==== RECORDS SUPPLIED

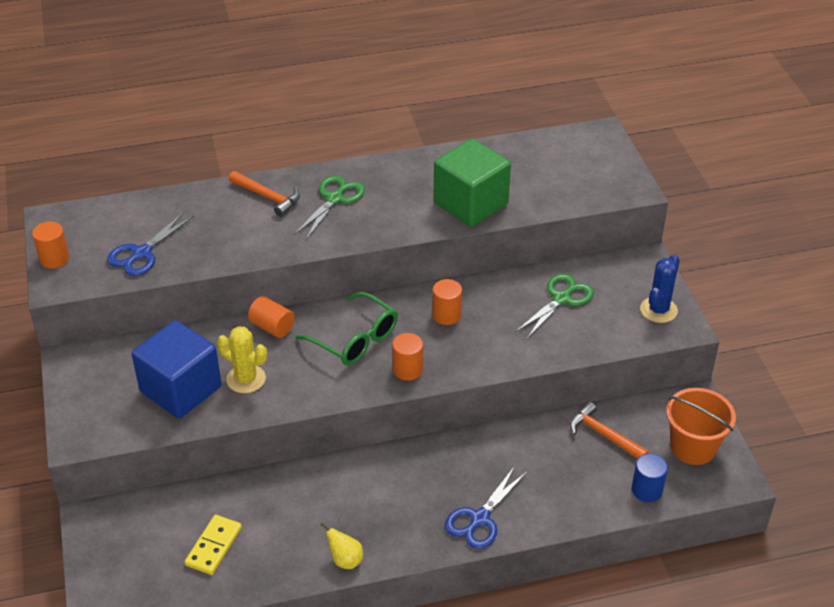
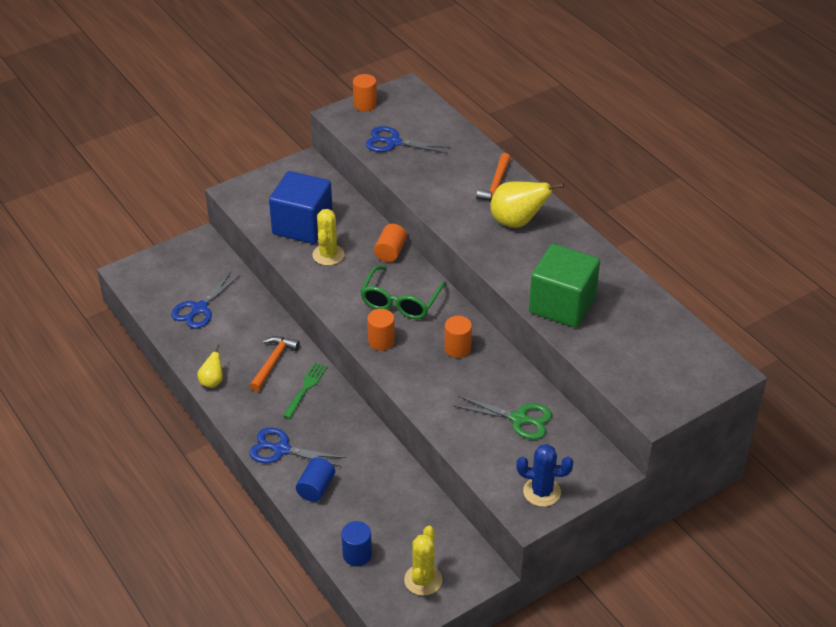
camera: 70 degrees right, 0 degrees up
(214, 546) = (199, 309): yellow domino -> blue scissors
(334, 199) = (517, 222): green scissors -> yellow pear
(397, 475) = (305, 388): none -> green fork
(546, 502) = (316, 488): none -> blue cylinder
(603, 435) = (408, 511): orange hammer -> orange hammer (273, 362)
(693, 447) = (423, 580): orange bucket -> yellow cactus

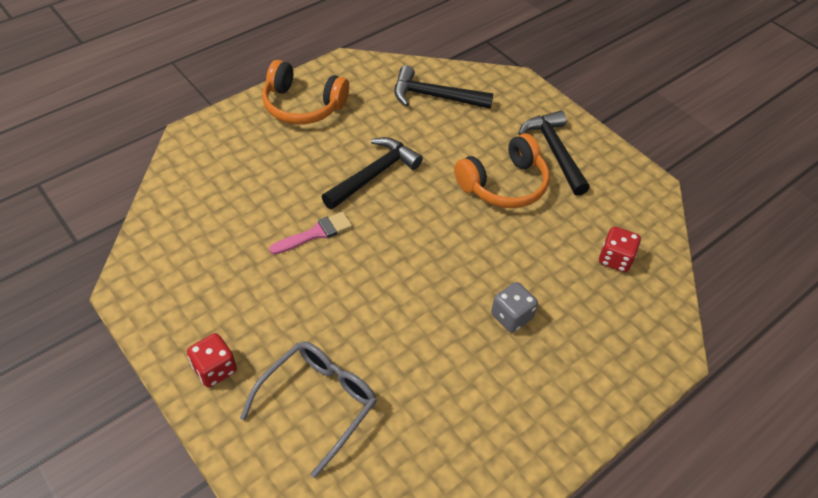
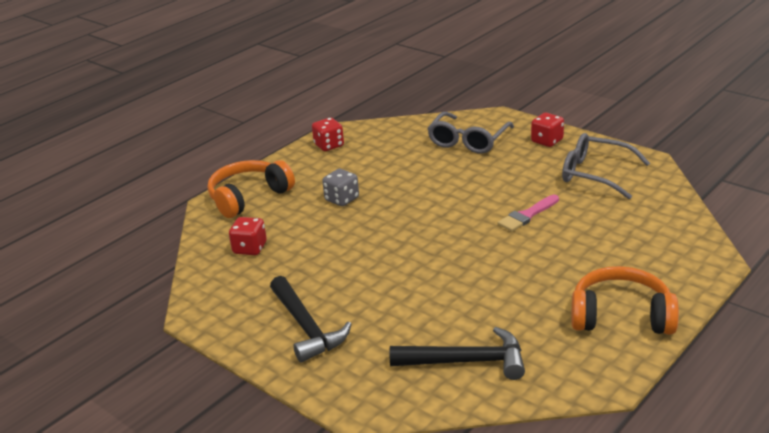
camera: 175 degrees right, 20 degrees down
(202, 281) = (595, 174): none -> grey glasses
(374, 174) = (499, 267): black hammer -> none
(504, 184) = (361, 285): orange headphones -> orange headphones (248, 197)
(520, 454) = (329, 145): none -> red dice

========
==== RECORDS SUPPLIED

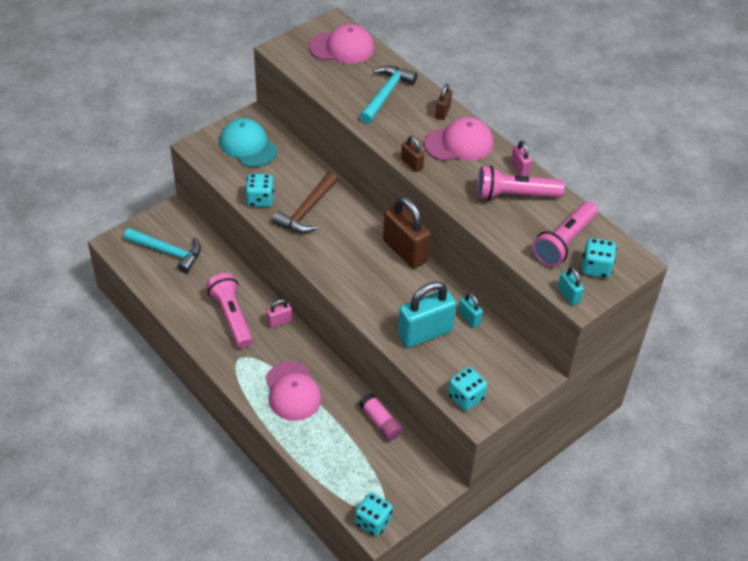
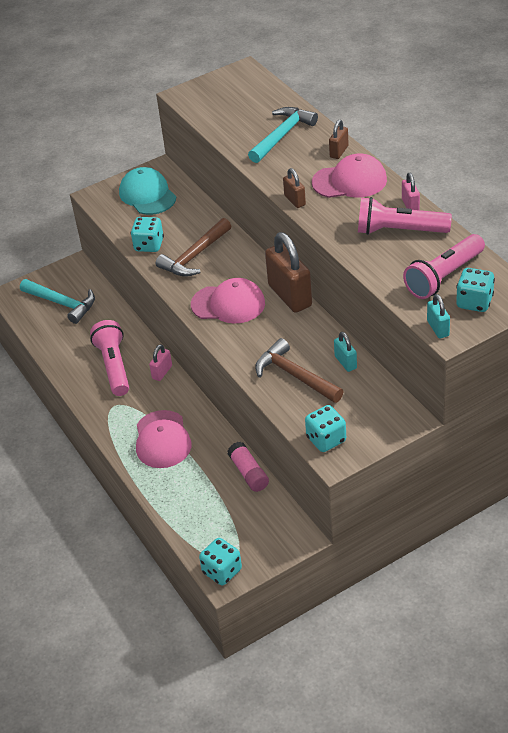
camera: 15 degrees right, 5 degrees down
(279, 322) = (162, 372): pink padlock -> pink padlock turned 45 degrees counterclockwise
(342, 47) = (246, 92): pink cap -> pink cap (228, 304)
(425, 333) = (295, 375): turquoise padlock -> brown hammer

========

### WHAT TO DO
Quote word for word only the lines above from the one containing "camera: 70 degrees right, 0 degrees up" through the one containing "(520, 454) = (329, 145): none -> red dice". Pictures stay out of your copy.

### EXPECTED OUTPUT
camera: 70 degrees right, 0 degrees up
(214, 546) = (199, 309): yellow domino -> blue scissors
(334, 199) = (517, 222): green scissors -> yellow pear
(397, 475) = (305, 388): none -> green fork
(546, 502) = (316, 488): none -> blue cylinder
(603, 435) = (408, 511): orange hammer -> orange hammer (273, 362)
(693, 447) = (423, 580): orange bucket -> yellow cactus

camera: 175 degrees right, 20 degrees down
(202, 281) = (595, 174): none -> grey glasses
(374, 174) = (499, 267): black hammer -> none
(504, 184) = (361, 285): orange headphones -> orange headphones (248, 197)
(520, 454) = (329, 145): none -> red dice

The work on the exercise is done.